*GOAL OF THE EXERCISE*:
Starting at the line that contains "to (352 649)" and ending at the line that contains "341) to (480 377)", the lines below are to be given again exactly, with nothing added.

Object change descriptions:

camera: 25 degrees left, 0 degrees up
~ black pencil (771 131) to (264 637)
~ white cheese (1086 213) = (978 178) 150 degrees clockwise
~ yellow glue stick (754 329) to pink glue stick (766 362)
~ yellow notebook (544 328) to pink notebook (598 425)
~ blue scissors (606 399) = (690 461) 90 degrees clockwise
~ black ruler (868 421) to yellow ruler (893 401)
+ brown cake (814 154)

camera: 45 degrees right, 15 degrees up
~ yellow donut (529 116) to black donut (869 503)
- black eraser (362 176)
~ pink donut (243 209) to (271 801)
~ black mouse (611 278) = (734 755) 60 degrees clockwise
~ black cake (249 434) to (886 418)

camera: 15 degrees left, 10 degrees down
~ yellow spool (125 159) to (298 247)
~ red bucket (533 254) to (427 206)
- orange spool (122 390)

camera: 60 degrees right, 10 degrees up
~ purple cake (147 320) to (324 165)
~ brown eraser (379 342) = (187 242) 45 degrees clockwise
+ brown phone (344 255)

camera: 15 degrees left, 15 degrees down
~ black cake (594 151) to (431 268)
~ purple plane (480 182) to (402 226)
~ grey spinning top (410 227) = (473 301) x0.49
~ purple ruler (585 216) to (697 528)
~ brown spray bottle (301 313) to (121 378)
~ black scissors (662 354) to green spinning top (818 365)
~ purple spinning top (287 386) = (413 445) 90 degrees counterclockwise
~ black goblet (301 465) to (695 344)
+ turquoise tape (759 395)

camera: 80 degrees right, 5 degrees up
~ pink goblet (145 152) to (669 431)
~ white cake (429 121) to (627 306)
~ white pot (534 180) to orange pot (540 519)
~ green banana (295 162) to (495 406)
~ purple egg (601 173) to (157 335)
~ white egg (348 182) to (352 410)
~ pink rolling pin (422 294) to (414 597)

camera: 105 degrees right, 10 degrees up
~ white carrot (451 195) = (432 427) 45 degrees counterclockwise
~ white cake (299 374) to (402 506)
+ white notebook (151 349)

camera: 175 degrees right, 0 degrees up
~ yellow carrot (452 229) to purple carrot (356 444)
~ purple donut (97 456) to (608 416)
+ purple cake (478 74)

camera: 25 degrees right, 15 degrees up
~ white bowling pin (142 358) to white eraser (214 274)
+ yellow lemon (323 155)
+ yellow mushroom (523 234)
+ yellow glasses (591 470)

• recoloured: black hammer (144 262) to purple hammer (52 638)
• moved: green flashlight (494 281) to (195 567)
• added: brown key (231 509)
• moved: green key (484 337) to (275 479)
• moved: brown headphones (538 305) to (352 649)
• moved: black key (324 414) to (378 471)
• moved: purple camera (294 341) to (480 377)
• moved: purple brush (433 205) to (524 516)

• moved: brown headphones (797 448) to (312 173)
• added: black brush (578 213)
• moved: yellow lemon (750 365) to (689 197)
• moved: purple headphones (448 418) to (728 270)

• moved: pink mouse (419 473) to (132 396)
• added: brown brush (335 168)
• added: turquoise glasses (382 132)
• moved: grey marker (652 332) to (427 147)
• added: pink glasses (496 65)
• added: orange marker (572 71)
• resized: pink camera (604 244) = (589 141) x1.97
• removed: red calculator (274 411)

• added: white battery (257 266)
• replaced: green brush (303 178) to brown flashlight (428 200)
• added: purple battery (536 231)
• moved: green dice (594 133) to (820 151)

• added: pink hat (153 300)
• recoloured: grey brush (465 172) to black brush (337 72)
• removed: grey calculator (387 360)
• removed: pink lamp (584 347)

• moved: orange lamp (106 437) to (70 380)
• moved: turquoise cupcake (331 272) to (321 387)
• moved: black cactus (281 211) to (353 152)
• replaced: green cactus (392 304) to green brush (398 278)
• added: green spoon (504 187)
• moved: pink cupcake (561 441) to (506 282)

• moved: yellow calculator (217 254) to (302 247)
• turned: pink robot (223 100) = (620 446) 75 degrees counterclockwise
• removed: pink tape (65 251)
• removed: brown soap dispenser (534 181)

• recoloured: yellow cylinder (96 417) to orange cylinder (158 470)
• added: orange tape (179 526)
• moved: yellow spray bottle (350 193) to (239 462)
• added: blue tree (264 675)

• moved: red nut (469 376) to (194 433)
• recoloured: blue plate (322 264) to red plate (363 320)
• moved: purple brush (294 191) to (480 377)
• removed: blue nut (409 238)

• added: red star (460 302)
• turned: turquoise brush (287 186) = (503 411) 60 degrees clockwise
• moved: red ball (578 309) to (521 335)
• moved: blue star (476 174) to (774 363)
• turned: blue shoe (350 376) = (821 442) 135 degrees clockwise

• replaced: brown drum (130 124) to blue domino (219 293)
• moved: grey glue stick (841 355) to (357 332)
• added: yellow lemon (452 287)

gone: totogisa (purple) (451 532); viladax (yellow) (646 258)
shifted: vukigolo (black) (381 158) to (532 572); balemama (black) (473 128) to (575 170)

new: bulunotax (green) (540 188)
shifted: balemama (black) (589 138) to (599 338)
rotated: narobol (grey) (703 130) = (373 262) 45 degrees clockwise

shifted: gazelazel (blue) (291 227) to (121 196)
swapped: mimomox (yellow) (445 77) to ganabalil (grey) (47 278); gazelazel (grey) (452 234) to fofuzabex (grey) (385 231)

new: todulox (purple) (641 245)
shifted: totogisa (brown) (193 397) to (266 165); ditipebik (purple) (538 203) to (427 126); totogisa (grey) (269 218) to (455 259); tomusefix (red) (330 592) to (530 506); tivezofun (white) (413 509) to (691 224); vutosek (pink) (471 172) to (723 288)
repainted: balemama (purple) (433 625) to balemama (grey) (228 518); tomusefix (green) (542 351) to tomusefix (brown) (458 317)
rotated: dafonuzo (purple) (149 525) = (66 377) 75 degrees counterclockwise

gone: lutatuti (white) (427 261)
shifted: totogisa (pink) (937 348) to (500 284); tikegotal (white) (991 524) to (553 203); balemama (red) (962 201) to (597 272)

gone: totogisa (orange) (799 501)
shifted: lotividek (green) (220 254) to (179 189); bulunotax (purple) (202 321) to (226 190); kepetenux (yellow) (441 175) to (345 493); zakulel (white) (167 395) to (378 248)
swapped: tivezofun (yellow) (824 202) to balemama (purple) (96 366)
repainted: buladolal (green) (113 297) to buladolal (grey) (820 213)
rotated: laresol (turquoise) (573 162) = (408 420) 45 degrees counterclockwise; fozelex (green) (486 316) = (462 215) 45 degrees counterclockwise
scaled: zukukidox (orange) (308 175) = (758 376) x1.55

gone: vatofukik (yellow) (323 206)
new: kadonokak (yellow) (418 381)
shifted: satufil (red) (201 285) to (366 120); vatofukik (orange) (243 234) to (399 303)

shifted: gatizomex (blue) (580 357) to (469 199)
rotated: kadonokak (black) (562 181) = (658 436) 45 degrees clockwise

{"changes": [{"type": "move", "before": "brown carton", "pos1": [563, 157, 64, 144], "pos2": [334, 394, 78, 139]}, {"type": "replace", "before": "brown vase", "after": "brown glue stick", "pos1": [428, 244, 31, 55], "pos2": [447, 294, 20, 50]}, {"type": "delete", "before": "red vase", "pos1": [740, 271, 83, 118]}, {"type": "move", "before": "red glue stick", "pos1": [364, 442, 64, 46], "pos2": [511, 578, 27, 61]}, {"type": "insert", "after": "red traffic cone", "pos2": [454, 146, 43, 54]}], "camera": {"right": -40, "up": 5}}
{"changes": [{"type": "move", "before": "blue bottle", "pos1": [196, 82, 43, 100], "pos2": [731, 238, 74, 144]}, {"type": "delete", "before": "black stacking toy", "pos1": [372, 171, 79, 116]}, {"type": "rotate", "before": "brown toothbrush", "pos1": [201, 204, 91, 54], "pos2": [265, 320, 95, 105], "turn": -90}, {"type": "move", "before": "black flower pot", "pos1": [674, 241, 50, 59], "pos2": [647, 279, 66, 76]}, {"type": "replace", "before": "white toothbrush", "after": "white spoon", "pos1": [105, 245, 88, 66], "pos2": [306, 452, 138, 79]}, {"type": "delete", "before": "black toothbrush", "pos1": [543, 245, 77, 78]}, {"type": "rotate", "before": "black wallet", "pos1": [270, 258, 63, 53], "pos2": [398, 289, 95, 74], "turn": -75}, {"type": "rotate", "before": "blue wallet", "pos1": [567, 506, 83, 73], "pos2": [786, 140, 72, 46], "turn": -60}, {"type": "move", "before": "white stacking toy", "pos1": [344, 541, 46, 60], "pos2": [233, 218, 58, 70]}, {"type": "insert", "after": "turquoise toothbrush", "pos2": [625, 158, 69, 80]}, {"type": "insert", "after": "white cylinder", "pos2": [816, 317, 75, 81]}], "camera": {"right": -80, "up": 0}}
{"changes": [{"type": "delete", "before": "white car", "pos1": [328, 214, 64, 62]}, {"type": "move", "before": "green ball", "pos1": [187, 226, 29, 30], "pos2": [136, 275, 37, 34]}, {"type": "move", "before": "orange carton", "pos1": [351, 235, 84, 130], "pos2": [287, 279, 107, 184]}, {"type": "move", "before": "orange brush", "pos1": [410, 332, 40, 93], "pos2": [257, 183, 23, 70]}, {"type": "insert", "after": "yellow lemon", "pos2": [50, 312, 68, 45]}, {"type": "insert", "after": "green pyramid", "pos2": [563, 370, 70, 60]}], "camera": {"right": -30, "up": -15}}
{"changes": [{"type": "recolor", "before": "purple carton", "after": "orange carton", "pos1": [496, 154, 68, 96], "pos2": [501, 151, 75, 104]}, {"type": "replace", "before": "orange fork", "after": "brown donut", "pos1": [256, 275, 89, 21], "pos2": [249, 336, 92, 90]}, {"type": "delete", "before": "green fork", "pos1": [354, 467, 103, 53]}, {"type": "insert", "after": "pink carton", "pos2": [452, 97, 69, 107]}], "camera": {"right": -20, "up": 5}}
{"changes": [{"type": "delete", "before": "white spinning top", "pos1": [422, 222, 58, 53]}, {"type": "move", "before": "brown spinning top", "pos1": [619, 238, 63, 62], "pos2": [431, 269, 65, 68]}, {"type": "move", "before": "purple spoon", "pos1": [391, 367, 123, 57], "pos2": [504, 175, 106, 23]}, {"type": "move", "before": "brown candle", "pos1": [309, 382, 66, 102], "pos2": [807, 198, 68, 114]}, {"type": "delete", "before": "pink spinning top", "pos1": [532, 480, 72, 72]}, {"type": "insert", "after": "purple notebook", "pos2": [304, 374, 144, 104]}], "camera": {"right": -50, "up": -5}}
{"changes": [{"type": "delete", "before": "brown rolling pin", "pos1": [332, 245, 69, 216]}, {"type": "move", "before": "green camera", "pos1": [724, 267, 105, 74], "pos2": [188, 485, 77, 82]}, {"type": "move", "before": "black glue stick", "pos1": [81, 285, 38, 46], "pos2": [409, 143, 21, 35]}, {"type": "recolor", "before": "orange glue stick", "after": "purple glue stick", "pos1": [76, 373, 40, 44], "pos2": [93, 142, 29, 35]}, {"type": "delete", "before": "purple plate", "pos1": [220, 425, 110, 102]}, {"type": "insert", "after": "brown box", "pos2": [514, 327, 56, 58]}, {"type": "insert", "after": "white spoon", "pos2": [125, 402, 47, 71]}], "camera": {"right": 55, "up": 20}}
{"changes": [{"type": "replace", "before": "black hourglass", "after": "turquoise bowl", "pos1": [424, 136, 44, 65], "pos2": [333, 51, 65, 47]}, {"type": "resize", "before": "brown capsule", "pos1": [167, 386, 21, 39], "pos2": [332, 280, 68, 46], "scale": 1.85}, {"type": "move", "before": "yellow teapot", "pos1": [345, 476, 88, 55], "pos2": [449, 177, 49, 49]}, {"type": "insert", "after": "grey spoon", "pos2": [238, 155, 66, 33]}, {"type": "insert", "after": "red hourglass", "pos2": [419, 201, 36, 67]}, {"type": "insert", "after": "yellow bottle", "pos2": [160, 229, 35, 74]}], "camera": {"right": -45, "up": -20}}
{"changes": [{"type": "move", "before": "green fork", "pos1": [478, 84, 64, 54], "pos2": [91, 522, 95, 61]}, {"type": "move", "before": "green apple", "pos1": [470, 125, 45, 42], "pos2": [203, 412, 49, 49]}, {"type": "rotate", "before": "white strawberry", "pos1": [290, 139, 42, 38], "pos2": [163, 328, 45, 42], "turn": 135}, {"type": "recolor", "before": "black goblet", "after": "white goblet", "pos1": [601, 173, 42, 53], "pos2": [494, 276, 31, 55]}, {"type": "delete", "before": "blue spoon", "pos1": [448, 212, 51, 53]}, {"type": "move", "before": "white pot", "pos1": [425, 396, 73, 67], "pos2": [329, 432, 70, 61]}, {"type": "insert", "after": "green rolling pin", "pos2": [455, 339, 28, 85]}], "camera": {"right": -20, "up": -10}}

*ANSWER SECTION*:
• moved: brown headphones (538 305) to (352 649)
• moved: black key (324 414) to (378 471)
• moved: purple camera (294 341) to (480 377)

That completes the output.